■ **ABOUT THIS EXERCISE**
Drop every image and restate the entries below word for word.

▼

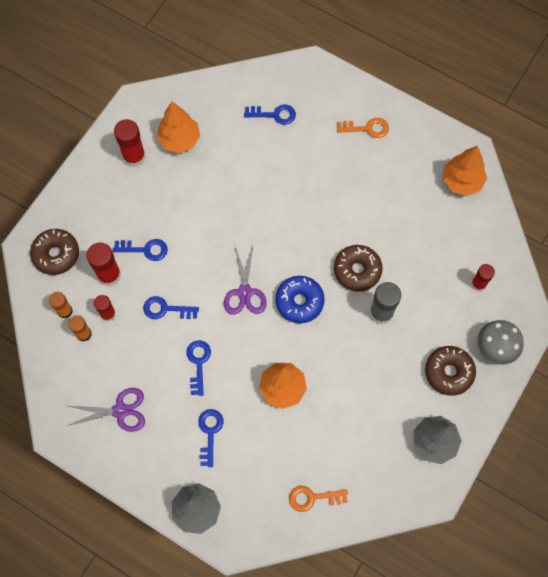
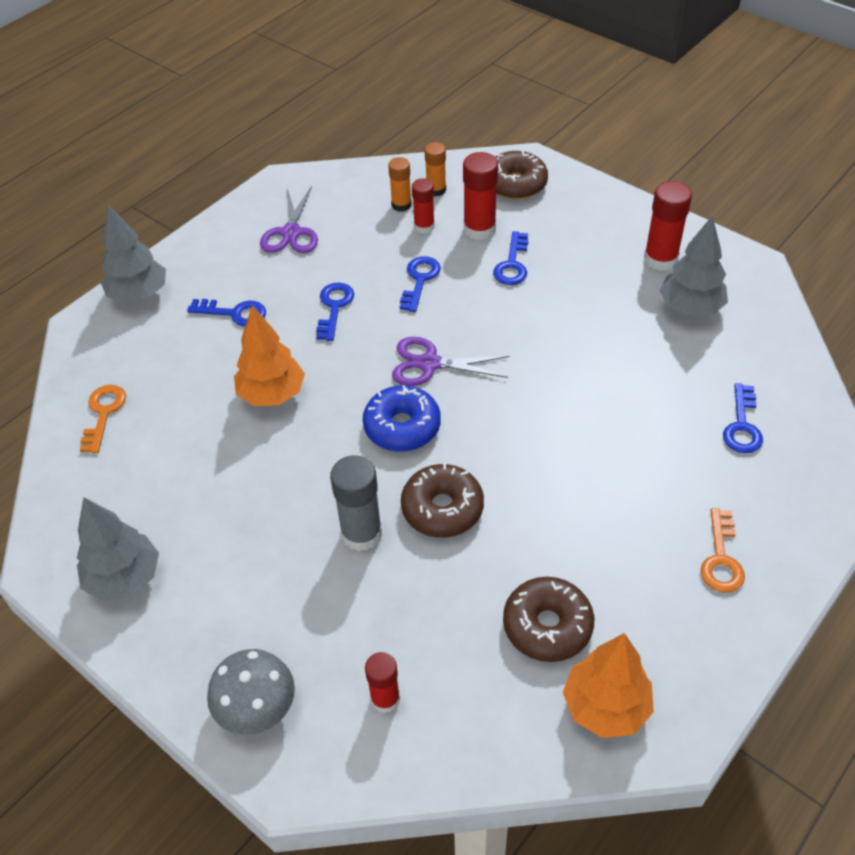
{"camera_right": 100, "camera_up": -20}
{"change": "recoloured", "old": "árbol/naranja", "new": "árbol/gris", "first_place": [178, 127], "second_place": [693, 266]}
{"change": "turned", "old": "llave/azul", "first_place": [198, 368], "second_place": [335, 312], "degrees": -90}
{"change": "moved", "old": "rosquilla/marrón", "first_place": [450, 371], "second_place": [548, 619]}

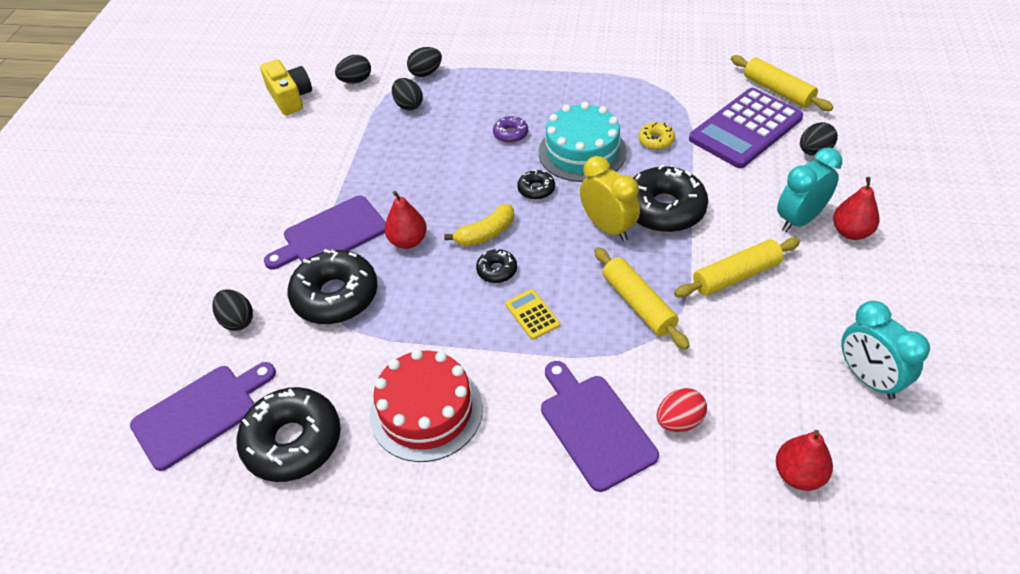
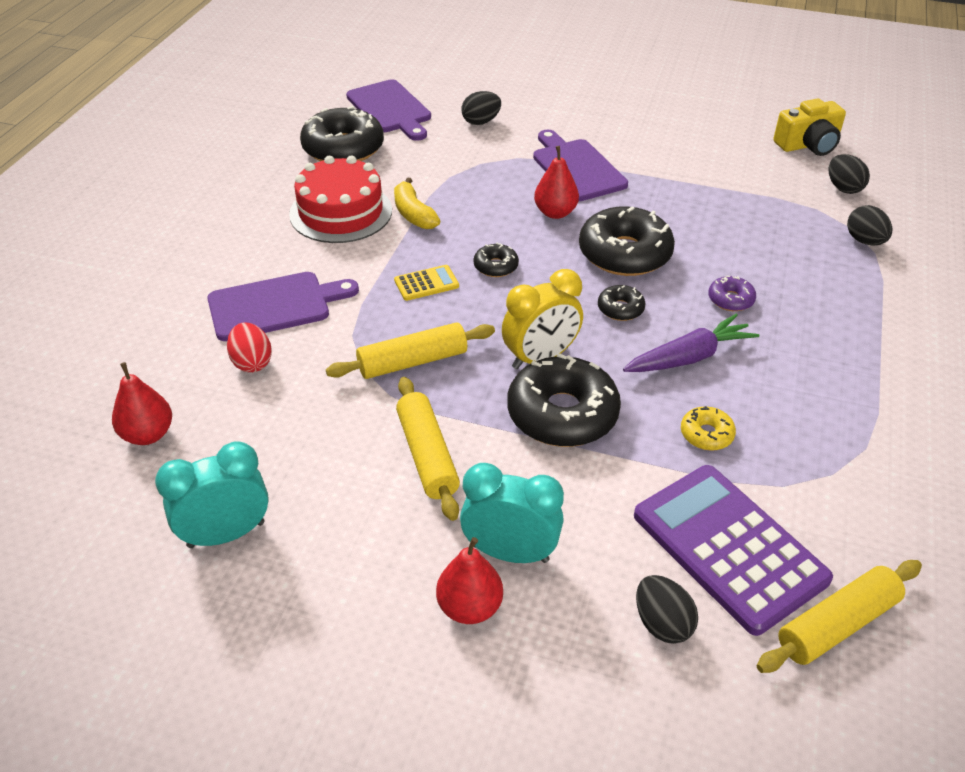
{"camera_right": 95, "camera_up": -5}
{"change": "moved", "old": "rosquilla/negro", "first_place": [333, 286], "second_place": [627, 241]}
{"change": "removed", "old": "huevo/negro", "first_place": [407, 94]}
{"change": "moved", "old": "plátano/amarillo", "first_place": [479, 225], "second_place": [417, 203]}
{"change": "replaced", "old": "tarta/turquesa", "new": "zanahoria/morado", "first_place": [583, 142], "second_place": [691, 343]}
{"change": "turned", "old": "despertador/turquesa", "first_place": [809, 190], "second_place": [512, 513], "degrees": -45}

▲

■ **EXERCISE RESULT**
{"camera_right": 100, "camera_up": -20}
{"change": "recoloured", "old": "árbol/naranja", "new": "árbol/gris", "first_place": [178, 127], "second_place": [693, 266]}
{"change": "turned", "old": "llave/azul", "first_place": [198, 368], "second_place": [335, 312], "degrees": -90}
{"change": "moved", "old": "rosquilla/marrón", "first_place": [450, 371], "second_place": [548, 619]}

{"camera_right": 95, "camera_up": -5}
{"change": "moved", "old": "rosquilla/negro", "first_place": [333, 286], "second_place": [627, 241]}
{"change": "removed", "old": "huevo/negro", "first_place": [407, 94]}
{"change": "moved", "old": "plátano/amarillo", "first_place": [479, 225], "second_place": [417, 203]}
{"change": "replaced", "old": "tarta/turquesa", "new": "zanahoria/morado", "first_place": [583, 142], "second_place": [691, 343]}
{"change": "turned", "old": "despertador/turquesa", "first_place": [809, 190], "second_place": [512, 513], "degrees": -45}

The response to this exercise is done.